> [Task objective] Look below for the line holding "none -> cyan 1x1 tile [132,312,221,383]" and the line holding "cyan 1x2 tile [617,140,716,185]". Transcribe exactly those lines and all lines between them, nothing more.

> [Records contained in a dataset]
· · · · ·

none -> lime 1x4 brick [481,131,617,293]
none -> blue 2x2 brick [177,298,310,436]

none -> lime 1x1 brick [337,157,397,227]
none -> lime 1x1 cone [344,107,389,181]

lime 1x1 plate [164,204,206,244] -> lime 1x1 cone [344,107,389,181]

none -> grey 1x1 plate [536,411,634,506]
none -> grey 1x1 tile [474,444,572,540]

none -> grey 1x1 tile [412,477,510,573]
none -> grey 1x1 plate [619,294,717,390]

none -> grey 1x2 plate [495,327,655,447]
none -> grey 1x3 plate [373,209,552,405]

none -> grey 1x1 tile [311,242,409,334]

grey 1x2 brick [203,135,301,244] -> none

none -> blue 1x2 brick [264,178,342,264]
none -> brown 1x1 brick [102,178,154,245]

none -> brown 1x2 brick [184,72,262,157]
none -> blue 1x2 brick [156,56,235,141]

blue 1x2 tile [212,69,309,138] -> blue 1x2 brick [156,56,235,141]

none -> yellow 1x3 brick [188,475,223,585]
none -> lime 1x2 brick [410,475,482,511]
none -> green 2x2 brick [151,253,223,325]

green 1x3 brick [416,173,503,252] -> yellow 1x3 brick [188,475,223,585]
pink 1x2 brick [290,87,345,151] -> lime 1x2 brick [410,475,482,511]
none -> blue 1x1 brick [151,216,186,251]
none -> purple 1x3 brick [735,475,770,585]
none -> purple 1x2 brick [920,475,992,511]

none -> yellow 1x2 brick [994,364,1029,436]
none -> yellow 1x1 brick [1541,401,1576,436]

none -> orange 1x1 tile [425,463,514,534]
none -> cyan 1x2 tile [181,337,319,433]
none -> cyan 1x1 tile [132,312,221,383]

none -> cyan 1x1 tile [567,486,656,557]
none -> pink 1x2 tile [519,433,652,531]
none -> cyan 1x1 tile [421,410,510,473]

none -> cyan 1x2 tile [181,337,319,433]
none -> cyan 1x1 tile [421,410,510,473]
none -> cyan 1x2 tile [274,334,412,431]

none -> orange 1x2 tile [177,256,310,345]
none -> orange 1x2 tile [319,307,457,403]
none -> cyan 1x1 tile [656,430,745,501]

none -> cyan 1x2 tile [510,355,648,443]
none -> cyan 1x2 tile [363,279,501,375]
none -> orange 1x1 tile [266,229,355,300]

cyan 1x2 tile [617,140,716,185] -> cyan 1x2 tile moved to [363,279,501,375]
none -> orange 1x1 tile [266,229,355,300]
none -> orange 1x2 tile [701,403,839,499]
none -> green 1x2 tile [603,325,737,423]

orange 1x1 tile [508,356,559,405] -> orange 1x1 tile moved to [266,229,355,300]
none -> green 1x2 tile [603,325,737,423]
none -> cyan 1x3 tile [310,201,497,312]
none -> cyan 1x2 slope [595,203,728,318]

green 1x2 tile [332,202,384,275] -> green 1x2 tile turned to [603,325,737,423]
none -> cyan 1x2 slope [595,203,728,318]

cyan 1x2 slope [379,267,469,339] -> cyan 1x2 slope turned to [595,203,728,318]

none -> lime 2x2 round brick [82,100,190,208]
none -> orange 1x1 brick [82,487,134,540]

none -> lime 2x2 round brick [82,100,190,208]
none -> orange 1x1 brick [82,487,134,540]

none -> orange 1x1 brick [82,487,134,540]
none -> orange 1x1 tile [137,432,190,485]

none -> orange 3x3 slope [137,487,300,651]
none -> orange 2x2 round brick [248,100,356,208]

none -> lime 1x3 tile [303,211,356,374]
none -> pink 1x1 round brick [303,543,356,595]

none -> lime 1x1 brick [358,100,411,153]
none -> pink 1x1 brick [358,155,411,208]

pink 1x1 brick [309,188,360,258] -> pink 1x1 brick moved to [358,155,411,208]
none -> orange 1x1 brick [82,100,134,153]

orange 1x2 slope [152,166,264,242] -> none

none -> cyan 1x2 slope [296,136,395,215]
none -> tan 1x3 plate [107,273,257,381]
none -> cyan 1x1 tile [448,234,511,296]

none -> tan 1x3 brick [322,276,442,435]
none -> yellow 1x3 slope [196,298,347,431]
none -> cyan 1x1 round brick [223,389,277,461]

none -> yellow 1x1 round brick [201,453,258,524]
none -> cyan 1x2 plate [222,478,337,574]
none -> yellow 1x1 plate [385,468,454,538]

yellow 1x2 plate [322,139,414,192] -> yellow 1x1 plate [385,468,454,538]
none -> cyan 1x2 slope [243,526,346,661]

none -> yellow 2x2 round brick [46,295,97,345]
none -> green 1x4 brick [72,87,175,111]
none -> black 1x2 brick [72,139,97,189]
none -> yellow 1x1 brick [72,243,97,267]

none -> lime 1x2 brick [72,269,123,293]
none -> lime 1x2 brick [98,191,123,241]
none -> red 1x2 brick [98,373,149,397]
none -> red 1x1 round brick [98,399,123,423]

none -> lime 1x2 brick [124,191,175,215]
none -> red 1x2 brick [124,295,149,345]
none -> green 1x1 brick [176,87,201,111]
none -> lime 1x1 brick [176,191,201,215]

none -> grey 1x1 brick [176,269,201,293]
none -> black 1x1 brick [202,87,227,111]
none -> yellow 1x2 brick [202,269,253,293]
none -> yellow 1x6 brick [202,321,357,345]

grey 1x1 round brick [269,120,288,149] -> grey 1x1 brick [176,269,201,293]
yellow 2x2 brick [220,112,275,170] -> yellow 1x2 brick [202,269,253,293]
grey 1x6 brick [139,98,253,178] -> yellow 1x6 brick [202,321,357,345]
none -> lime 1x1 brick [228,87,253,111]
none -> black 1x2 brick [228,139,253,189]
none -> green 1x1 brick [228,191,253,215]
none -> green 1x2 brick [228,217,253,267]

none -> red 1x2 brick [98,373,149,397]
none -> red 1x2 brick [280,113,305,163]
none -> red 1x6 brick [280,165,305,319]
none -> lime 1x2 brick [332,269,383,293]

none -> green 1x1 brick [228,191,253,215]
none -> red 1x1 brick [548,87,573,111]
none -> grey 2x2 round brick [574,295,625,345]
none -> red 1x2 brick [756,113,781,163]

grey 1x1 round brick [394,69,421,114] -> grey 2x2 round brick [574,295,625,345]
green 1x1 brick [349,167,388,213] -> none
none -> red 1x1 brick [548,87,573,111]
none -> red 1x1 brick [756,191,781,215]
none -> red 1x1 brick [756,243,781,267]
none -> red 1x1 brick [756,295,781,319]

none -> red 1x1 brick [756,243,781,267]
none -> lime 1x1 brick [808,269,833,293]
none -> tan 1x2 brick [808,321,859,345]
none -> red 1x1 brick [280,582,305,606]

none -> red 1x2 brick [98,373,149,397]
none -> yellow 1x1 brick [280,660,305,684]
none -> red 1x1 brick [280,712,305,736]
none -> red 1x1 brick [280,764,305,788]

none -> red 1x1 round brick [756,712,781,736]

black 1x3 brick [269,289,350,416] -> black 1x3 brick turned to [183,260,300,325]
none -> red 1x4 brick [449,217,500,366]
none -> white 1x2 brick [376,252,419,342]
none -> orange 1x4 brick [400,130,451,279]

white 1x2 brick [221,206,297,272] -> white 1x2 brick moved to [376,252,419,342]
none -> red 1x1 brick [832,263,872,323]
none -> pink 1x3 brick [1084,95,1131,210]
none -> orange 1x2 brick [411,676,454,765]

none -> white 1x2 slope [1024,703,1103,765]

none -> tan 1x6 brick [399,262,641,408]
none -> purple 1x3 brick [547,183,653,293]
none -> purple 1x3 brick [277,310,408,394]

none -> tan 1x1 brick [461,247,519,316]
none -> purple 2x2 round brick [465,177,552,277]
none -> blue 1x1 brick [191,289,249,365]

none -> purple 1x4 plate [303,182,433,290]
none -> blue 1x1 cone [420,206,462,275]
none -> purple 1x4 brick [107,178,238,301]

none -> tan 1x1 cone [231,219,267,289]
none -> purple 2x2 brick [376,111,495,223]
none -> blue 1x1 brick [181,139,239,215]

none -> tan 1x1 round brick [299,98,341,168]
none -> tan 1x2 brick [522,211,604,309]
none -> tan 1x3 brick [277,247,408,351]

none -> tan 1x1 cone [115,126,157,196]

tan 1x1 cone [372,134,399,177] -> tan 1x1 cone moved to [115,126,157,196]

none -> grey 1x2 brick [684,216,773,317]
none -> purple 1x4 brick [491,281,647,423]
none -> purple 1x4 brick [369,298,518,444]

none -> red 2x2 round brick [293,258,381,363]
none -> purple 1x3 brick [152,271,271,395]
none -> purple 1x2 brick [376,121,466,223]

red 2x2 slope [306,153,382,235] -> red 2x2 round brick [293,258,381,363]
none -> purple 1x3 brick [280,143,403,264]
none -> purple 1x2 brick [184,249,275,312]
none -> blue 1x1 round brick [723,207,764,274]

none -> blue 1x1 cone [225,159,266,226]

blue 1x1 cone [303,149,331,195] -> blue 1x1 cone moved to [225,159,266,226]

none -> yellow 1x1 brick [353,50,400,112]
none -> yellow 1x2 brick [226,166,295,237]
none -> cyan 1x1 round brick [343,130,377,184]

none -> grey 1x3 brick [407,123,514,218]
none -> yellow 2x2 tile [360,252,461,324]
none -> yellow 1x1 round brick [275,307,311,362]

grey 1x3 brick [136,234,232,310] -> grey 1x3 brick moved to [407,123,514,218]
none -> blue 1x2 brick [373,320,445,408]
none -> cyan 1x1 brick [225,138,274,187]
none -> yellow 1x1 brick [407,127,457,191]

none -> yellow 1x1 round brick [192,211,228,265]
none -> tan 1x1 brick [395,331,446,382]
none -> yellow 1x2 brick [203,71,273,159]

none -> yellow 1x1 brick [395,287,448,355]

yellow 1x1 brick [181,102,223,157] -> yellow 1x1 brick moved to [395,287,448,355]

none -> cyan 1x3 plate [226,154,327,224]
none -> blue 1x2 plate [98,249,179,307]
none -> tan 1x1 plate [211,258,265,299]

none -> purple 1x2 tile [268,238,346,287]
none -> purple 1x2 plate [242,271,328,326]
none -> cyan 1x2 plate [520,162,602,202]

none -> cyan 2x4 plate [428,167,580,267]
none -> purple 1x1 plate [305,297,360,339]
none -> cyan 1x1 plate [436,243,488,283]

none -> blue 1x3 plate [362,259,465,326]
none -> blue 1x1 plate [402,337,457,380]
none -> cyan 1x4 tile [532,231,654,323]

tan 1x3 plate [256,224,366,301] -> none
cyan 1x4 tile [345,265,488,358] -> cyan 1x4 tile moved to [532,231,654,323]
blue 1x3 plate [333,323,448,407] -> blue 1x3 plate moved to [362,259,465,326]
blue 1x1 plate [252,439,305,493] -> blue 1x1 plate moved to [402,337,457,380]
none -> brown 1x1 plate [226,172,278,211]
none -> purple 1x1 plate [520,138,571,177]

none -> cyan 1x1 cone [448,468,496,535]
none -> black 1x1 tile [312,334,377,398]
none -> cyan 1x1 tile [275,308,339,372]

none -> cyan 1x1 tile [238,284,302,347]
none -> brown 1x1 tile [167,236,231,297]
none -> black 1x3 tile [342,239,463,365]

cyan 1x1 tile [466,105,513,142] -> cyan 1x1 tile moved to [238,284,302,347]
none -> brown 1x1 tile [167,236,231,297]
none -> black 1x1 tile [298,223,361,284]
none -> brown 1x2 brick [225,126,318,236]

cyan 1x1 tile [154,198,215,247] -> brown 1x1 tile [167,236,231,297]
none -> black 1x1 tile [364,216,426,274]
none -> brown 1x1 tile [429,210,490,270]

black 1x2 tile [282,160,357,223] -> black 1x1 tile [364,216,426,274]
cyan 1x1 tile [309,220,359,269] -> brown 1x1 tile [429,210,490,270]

· · · · ·

> [Completed task]
none -> cyan 1x1 tile [132,312,221,383]

none -> cyan 1x1 tile [567,486,656,557]
none -> pink 1x2 tile [519,433,652,531]
none -> cyan 1x1 tile [421,410,510,473]

none -> cyan 1x2 tile [181,337,319,433]
none -> cyan 1x1 tile [421,410,510,473]
none -> cyan 1x2 tile [274,334,412,431]

none -> orange 1x2 tile [177,256,310,345]
none -> orange 1x2 tile [319,307,457,403]
none -> cyan 1x1 tile [656,430,745,501]

none -> cyan 1x2 tile [510,355,648,443]
none -> cyan 1x2 tile [363,279,501,375]
none -> orange 1x1 tile [266,229,355,300]

cyan 1x2 tile [617,140,716,185] -> cyan 1x2 tile moved to [363,279,501,375]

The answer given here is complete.